(PROBLEM TO SOLVE): Could you please repeat the data below word for word?

(EXERCISE MATERIAL):
+===+
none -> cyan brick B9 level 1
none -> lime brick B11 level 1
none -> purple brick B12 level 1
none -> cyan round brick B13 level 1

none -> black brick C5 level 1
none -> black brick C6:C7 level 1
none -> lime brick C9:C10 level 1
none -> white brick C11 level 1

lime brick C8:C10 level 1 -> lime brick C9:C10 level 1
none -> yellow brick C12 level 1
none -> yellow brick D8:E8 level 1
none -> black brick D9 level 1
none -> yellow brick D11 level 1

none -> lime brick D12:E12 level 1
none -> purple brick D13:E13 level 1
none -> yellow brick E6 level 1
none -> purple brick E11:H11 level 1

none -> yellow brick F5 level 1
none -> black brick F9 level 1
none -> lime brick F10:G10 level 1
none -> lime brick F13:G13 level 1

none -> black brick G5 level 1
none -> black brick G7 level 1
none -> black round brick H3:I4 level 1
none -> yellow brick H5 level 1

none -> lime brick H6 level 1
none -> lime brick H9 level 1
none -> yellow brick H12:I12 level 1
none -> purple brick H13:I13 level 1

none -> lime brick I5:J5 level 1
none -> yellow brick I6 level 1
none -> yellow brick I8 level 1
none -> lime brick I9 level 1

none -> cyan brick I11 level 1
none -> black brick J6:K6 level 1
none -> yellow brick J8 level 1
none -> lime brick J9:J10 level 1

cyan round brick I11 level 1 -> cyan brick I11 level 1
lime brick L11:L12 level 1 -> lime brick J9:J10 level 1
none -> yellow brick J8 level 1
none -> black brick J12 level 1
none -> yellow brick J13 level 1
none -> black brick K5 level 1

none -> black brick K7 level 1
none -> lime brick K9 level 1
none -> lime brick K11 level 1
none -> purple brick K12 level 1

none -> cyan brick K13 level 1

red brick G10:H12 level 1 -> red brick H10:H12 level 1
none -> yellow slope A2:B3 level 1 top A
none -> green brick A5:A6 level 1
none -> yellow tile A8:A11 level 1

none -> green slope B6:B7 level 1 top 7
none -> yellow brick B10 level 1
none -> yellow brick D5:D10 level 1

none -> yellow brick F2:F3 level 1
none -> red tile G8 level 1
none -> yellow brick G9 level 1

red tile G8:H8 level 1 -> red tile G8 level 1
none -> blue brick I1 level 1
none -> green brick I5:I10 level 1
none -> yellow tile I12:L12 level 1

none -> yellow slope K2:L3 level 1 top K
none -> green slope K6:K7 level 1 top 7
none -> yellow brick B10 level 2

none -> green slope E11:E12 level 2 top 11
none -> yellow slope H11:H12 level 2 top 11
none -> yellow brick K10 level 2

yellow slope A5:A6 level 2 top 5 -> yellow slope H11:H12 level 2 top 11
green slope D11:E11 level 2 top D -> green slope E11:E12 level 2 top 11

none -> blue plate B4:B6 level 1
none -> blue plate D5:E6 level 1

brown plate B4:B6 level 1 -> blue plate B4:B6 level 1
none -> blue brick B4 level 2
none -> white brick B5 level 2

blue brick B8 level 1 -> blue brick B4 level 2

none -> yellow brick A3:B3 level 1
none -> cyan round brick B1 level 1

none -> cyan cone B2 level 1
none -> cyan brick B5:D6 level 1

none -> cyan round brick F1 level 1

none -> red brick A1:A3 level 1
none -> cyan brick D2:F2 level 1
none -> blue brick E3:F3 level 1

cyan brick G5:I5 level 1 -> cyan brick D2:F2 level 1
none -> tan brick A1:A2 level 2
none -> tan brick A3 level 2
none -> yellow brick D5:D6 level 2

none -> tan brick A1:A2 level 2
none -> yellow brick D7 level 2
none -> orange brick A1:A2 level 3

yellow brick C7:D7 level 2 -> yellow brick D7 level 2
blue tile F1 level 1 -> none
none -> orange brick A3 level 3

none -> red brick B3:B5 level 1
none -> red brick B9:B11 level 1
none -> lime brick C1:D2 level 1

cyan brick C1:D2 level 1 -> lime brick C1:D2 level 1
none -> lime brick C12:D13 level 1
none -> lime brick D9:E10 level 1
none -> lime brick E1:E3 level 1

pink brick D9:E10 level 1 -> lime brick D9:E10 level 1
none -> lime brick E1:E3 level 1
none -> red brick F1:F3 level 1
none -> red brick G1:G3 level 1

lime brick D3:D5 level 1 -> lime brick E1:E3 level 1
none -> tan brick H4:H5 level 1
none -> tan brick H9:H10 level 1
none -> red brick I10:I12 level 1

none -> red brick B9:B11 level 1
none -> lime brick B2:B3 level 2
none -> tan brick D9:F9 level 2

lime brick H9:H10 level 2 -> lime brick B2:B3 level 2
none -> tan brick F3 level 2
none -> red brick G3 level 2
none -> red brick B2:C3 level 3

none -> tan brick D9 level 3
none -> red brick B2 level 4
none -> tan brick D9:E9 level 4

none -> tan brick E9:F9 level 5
+===+
(ANSWER TO THIS TASK):
none -> cyan brick B9 level 1
none -> lime brick B11 level 1
none -> purple brick B12 level 1
none -> cyan round brick B13 level 1

none -> black brick C5 level 1
none -> black brick C6:C7 level 1
none -> lime brick C9:C10 level 1
none -> white brick C11 level 1

lime brick C8:C10 level 1 -> lime brick C9:C10 level 1
none -> yellow brick C12 level 1
none -> yellow brick D8:E8 level 1
none -> black brick D9 level 1
none -> yellow brick D11 level 1

none -> lime brick D12:E12 level 1
none -> purple brick D13:E13 level 1
none -> yellow brick E6 level 1
none -> purple brick E11:H11 level 1

none -> yellow brick F5 level 1
none -> black brick F9 level 1
none -> lime brick F10:G10 level 1
none -> lime brick F13:G13 level 1

none -> black brick G5 level 1
none -> black brick G7 level 1
none -> black round brick H3:I4 level 1
none -> yellow brick H5 level 1

none -> lime brick H6 level 1
none -> lime brick H9 level 1
none -> yellow brick H12:I12 level 1
none -> purple brick H13:I13 level 1

none -> lime brick I5:J5 level 1
none -> yellow brick I6 level 1
none -> yellow brick I8 level 1
none -> lime brick I9 level 1

none -> cyan brick I11 level 1
none -> black brick J6:K6 level 1
none -> yellow brick J8 level 1
none -> lime brick J9:J10 level 1

cyan round brick I11 level 1 -> cyan brick I11 level 1
lime brick L11:L12 level 1 -> lime brick J9:J10 level 1
none -> yellow brick J8 level 1
none -> black brick J12 level 1
none -> yellow brick J13 level 1
none -> black brick K5 level 1

none -> black brick K7 level 1
none -> lime brick K9 level 1
none -> lime brick K11 level 1
none -> purple brick K12 level 1

none -> cyan brick K13 level 1

red brick G10:H12 level 1 -> red brick H10:H12 level 1
none -> yellow slope A2:B3 level 1 top A
none -> green brick A5:A6 level 1
none -> yellow tile A8:A11 level 1

none -> green slope B6:B7 level 1 top 7
none -> yellow brick B10 level 1
none -> yellow brick D5:D10 level 1

none -> yellow brick F2:F3 level 1
none -> red tile G8 level 1
none -> yellow brick G9 level 1

red tile G8:H8 level 1 -> red tile G8 level 1
none -> blue brick I1 level 1
none -> green brick I5:I10 level 1
none -> yellow tile I12:L12 level 1

none -> yellow slope K2:L3 level 1 top K
none -> green slope K6:K7 level 1 top 7
none -> yellow brick B10 level 2

none -> green slope E11:E12 level 2 top 11
none -> yellow slope H11:H12 level 2 top 11
none -> yellow brick K10 level 2

yellow slope A5:A6 level 2 top 5 -> yellow slope H11:H12 level 2 top 11
green slope D11:E11 level 2 top D -> green slope E11:E12 level 2 top 11

none -> blue plate B4:B6 level 1
none -> blue plate D5:E6 level 1

brown plate B4:B6 level 1 -> blue plate B4:B6 level 1
none -> blue brick B4 level 2
none -> white brick B5 level 2

blue brick B8 level 1 -> blue brick B4 level 2

none -> yellow brick A3:B3 level 1
none -> cyan round brick B1 level 1

none -> cyan cone B2 level 1
none -> cyan brick B5:D6 level 1

none -> cyan round brick F1 level 1

none -> red brick A1:A3 level 1
none -> cyan brick D2:F2 level 1
none -> blue brick E3:F3 level 1

cyan brick G5:I5 level 1 -> cyan brick D2:F2 level 1
none -> tan brick A1:A2 level 2
none -> tan brick A3 level 2
none -> yellow brick D5:D6 level 2

none -> tan brick A1:A2 level 2
none -> yellow brick D7 level 2
none -> orange brick A1:A2 level 3

yellow brick C7:D7 level 2 -> yellow brick D7 level 2
blue tile F1 level 1 -> none
none -> orange brick A3 level 3

none -> red brick B3:B5 level 1
none -> red brick B9:B11 level 1
none -> lime brick C1:D2 level 1

cyan brick C1:D2 level 1 -> lime brick C1:D2 level 1
none -> lime brick C12:D13 level 1
none -> lime brick D9:E10 level 1
none -> lime brick E1:E3 level 1

pink brick D9:E10 level 1 -> lime brick D9:E10 level 1
none -> lime brick E1:E3 level 1
none -> red brick F1:F3 level 1
none -> red brick G1:G3 level 1

lime brick D3:D5 level 1 -> lime brick E1:E3 level 1
none -> tan brick H4:H5 level 1
none -> tan brick H9:H10 level 1
none -> red brick I10:I12 level 1

none -> red brick B9:B11 level 1
none -> lime brick B2:B3 level 2
none -> tan brick D9:F9 level 2

lime brick H9:H10 level 2 -> lime brick B2:B3 level 2
none -> tan brick F3 level 2
none -> red brick G3 level 2
none -> red brick B2:C3 level 3

none -> tan brick D9 level 3
none -> red brick B2 level 4
none -> tan brick D9:E9 level 4

none -> tan brick E9:F9 level 5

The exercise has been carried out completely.